■ PROVIDED DATA
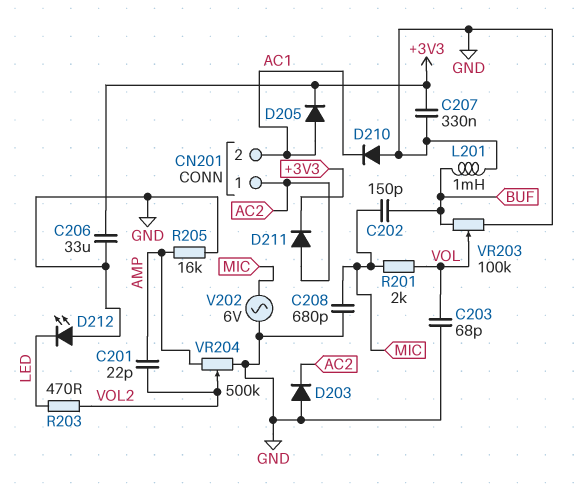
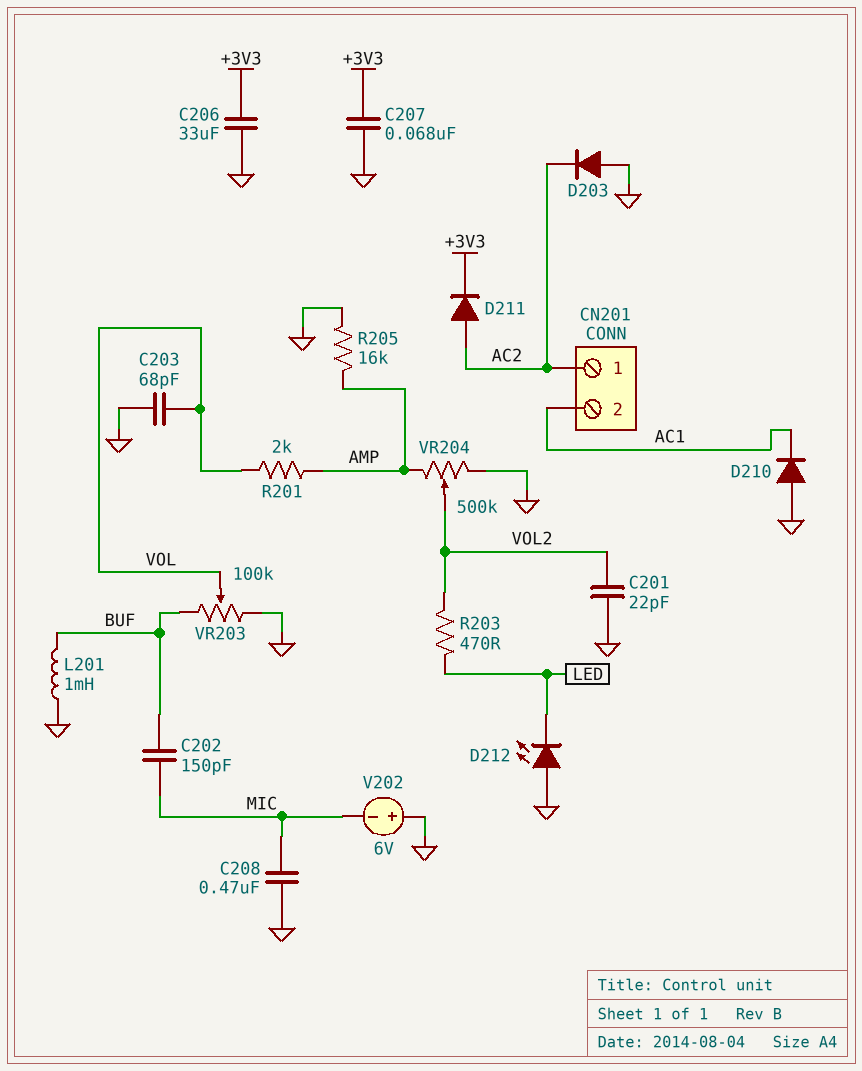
C201: 22pF (AMP, VOL2) -> 22pF (GND, VOL2)
C207: 330nF (+3V3, GND) -> 68nF (+3V3, GND)
C208: 680pF (GND, MIC) -> 470nF (GND, MIC)
D205: diode (A AC1, K +3V3) -> none
R201: 2k (MIC, VOL) -> 2k (AMP, VOL)
V202: AC 6V (GND, MIC) -> 6V (plus GND, minus MIC)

■ TASK REQUIREMENTS
Your answer must be the records above, word for word, with every picture left out.

■ RESPONSE
C201: 22pF (AMP, VOL2) -> 22pF (GND, VOL2)
C207: 330nF (+3V3, GND) -> 68nF (+3V3, GND)
C208: 680pF (GND, MIC) -> 470nF (GND, MIC)
D205: diode (A AC1, K +3V3) -> none
R201: 2k (MIC, VOL) -> 2k (AMP, VOL)
V202: AC 6V (GND, MIC) -> 6V (plus GND, minus MIC)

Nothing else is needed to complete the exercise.